=== Task to complete ===
Whenever "BASE" appears in a line, please copy that line from the data.

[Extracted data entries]
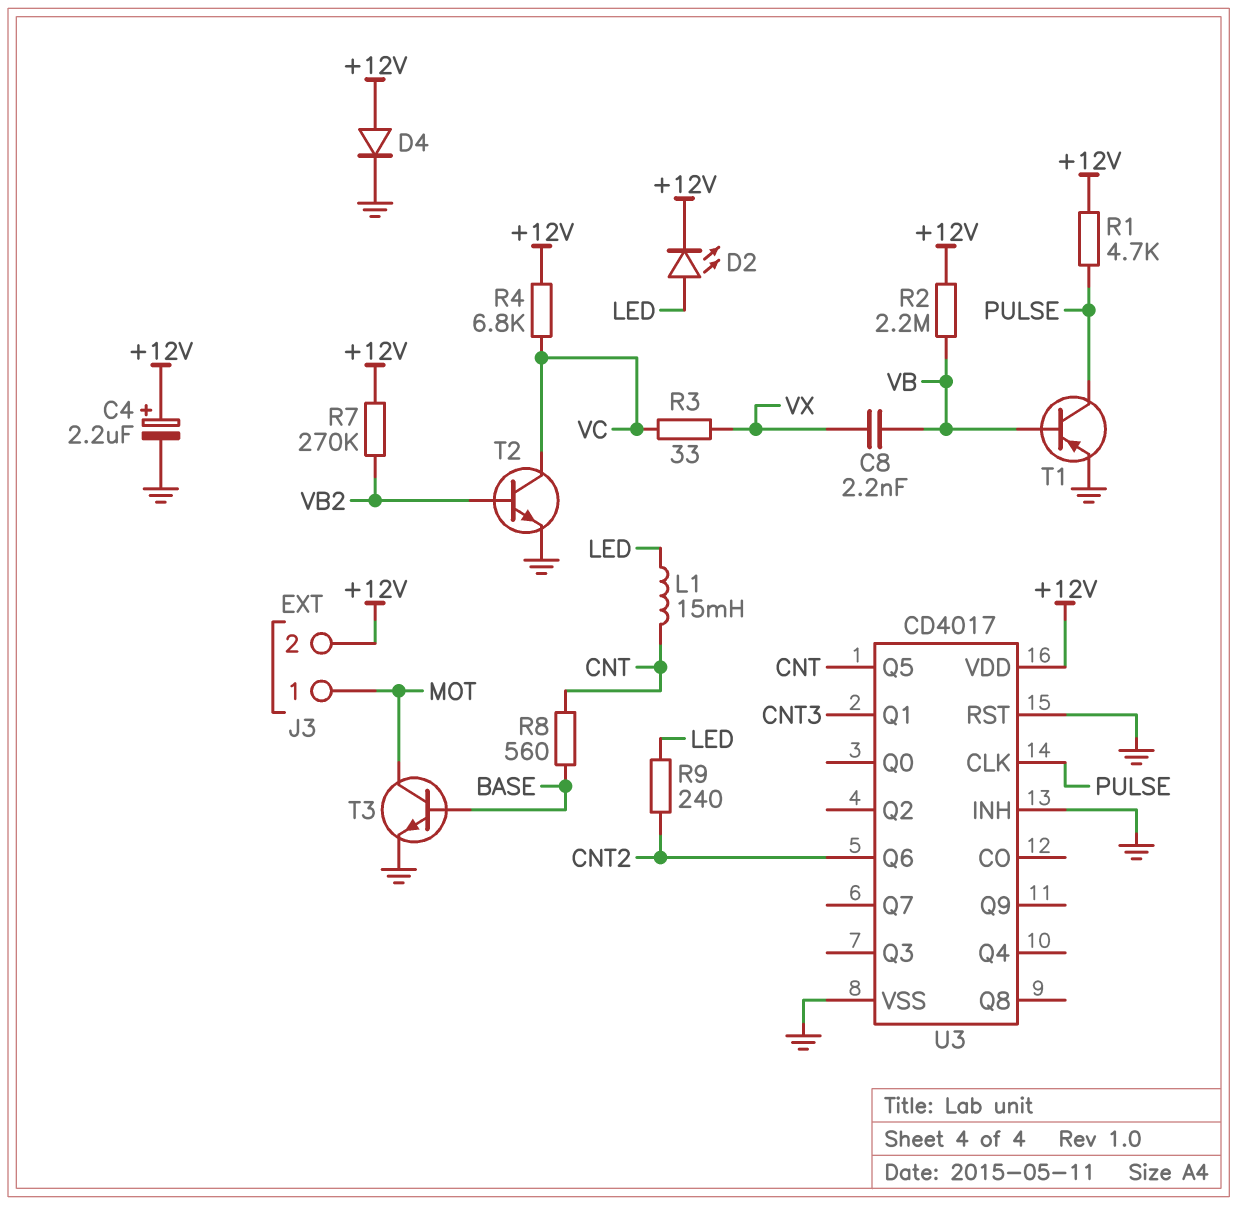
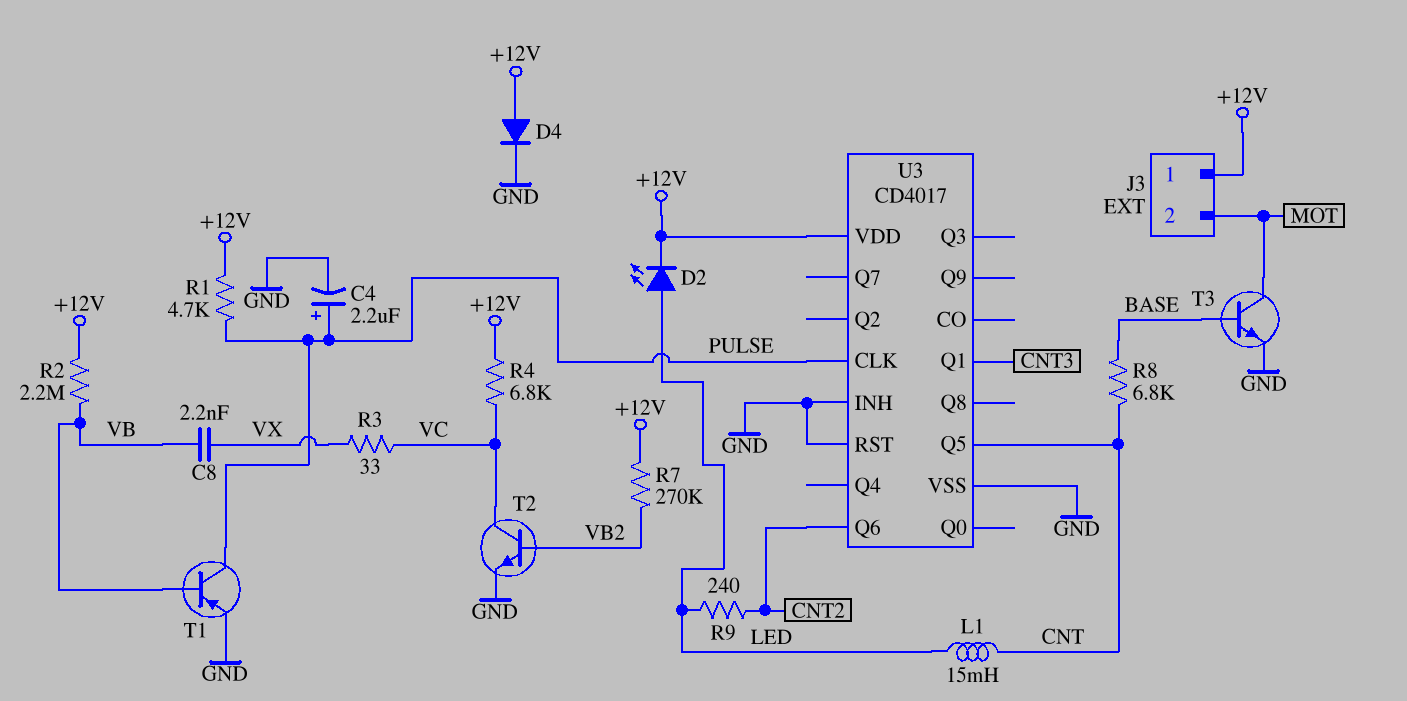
C4: 2.2uF (plus +12V, minus GND) -> 2.2uF (plus PULSE, minus GND)
J3 pin 1: MOT -> +12V
J3 pin 2: +12V -> MOT
R8: 560 (BASE, CNT) -> 6.8k (BASE, CNT)

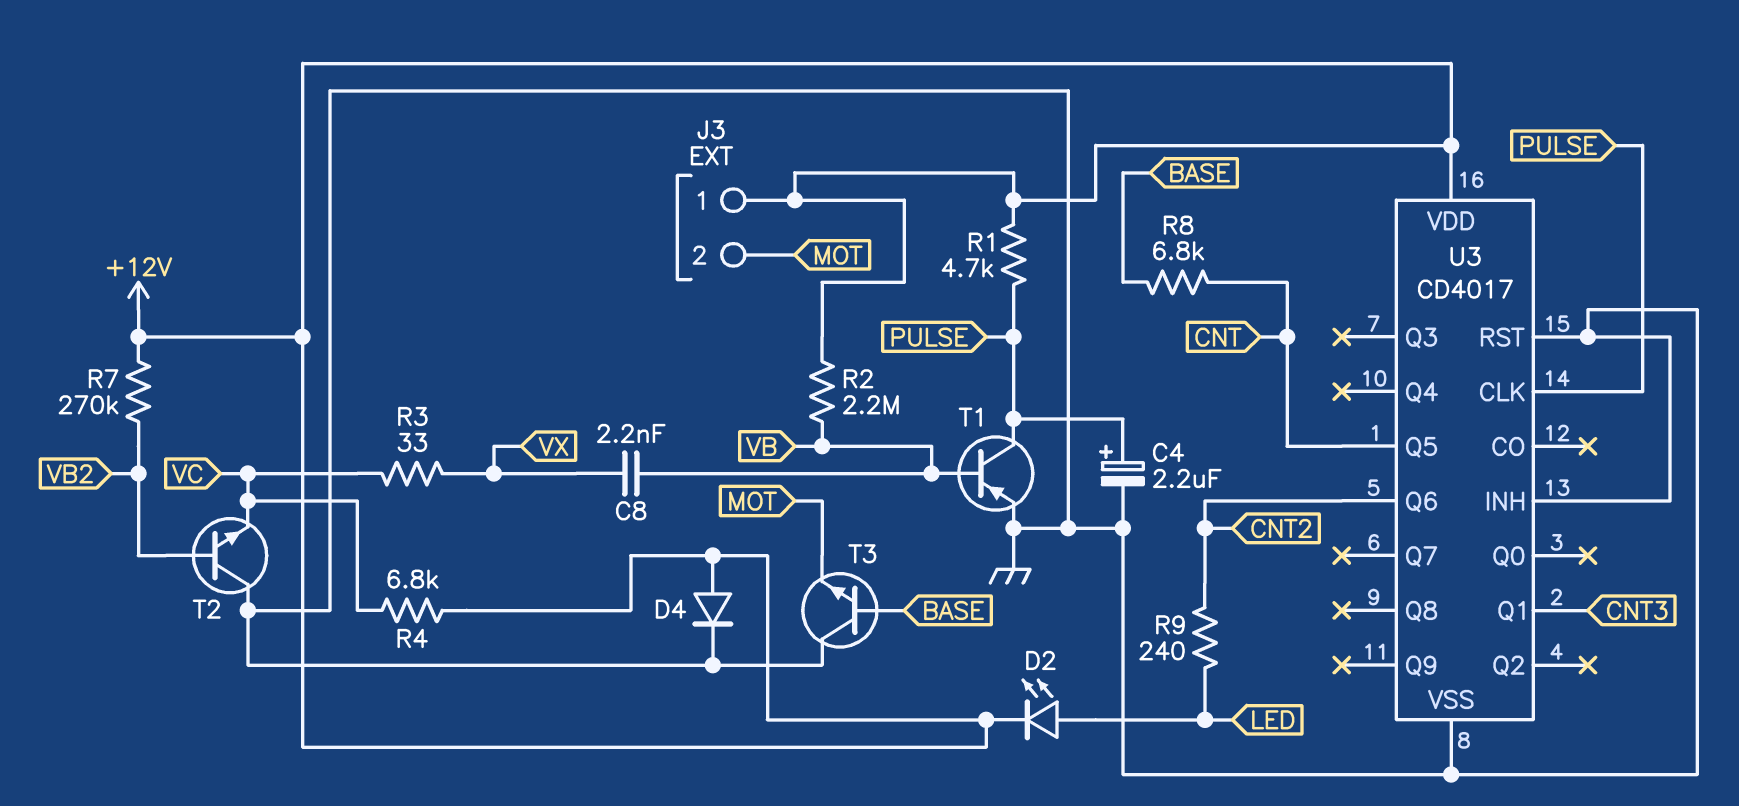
L1: 15mH (CNT, LED) -> none
T2: NPN (B VB2, C VC, E GND) -> NPN (B VB2, C GND, E VC)
T3: NPN (B BASE, C MOT, E GND) -> NPN (B BASE, C GND, E MOT)

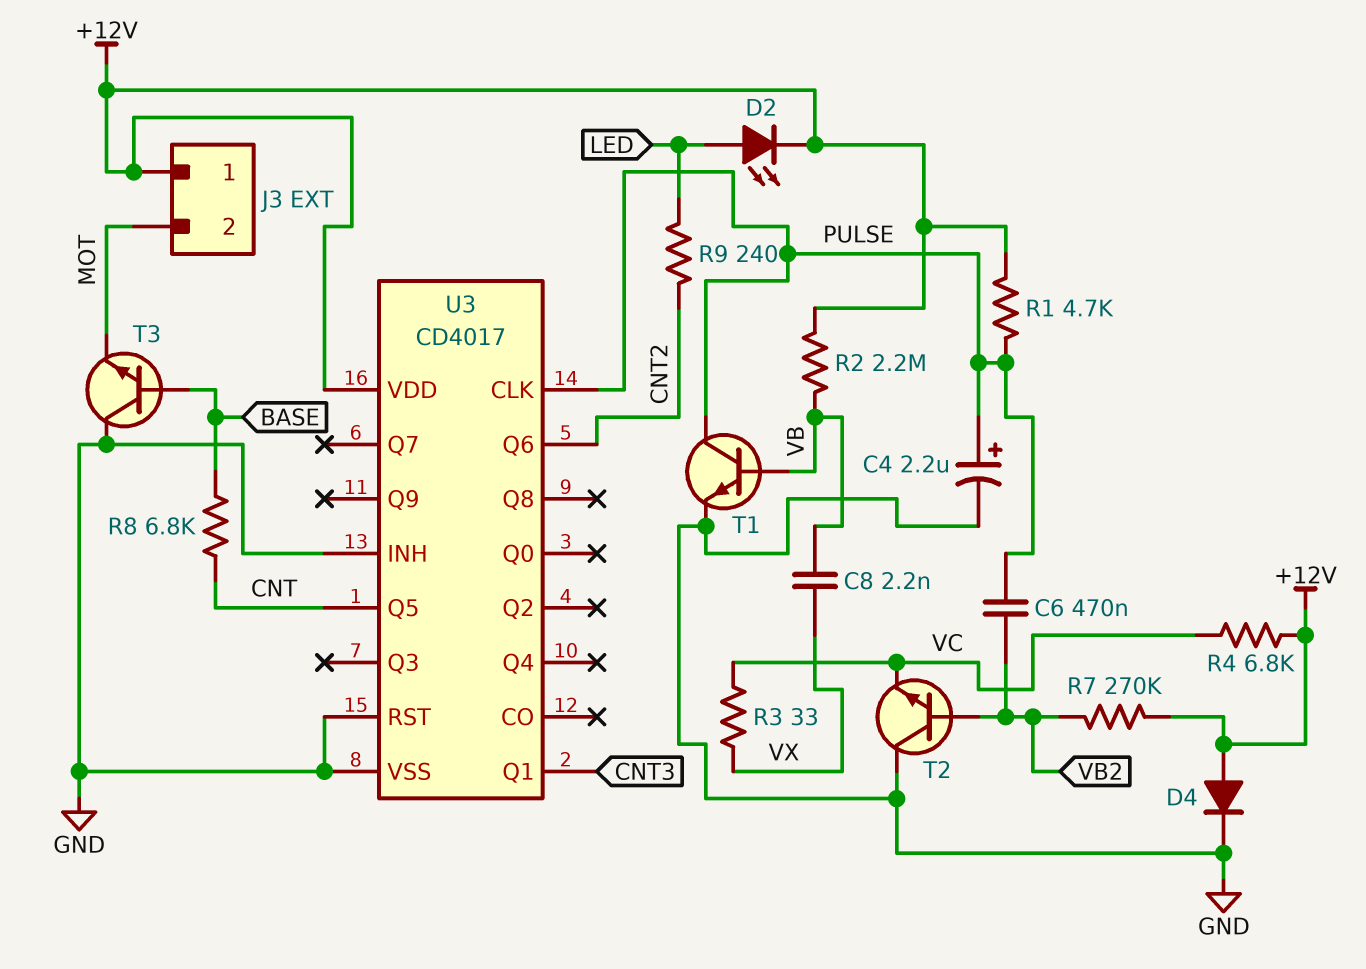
C6: none -> 470nF (PULSE, VB2)
T1: PNP (B VB, C PULSE, E GND) -> NPN (B VB, C PULSE, E GND)

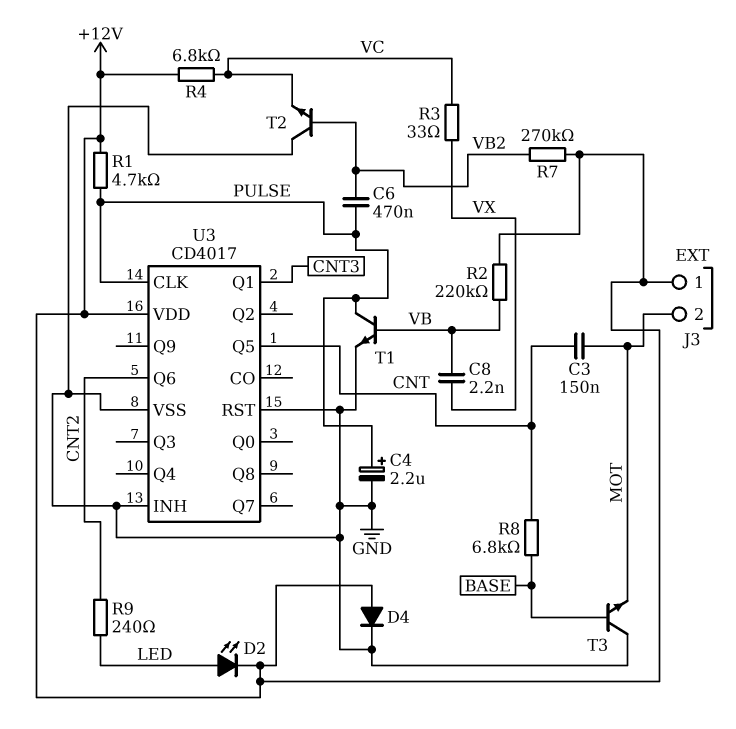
C3: none -> 150nF (CNT, MOT)
R2: 2.2M (+12V, VB) -> 220k (+12V, VB)

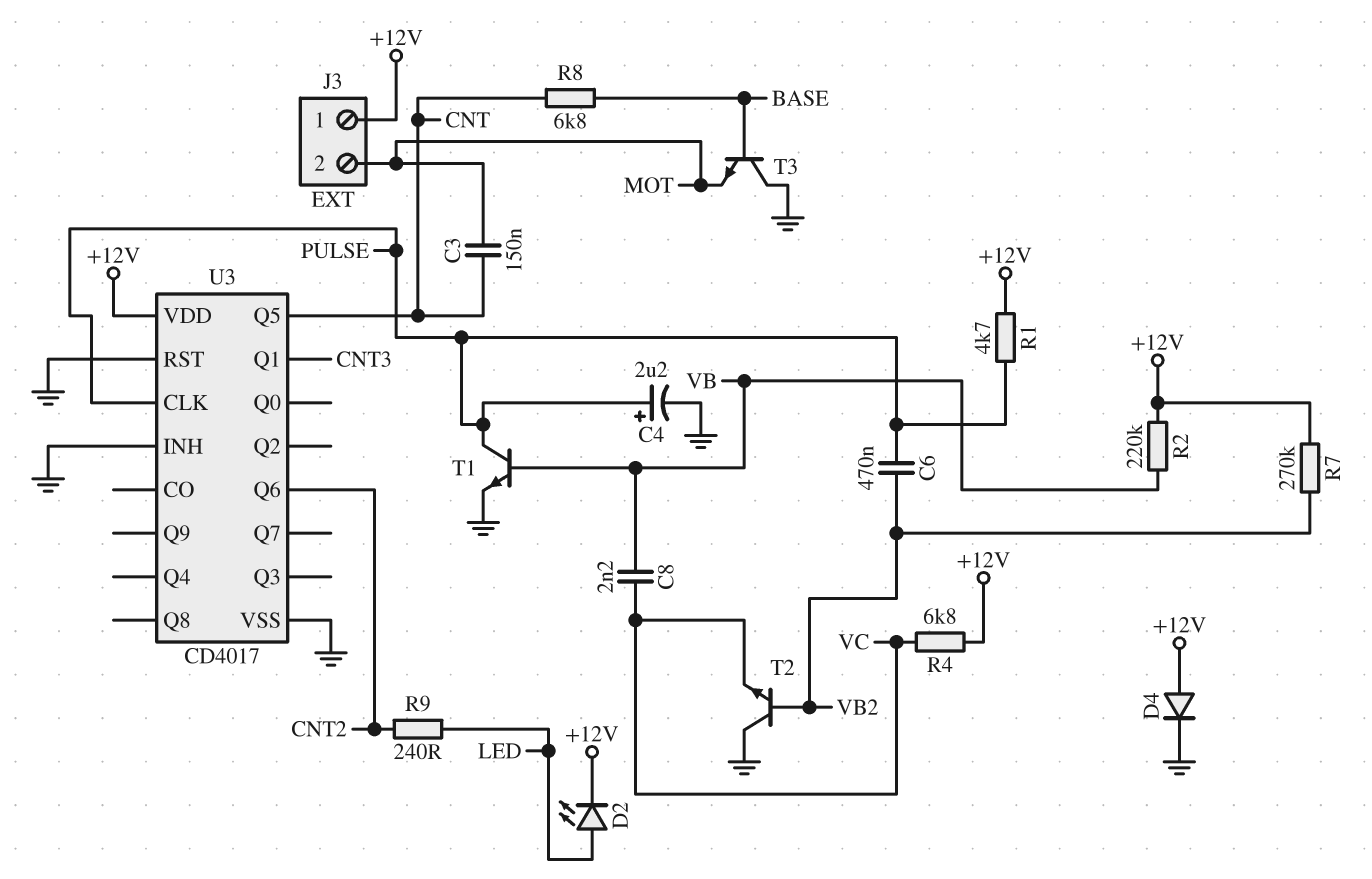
C8: 2.2nF (VB, VX) -> 2.2nF (VB, VC)
R3: 33 (VC, VX) -> none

=== Answer box ===
R8: 560 (BASE, CNT) -> 6.8k (BASE, CNT)
T3: NPN (B BASE, C MOT, E GND) -> NPN (B BASE, C GND, E MOT)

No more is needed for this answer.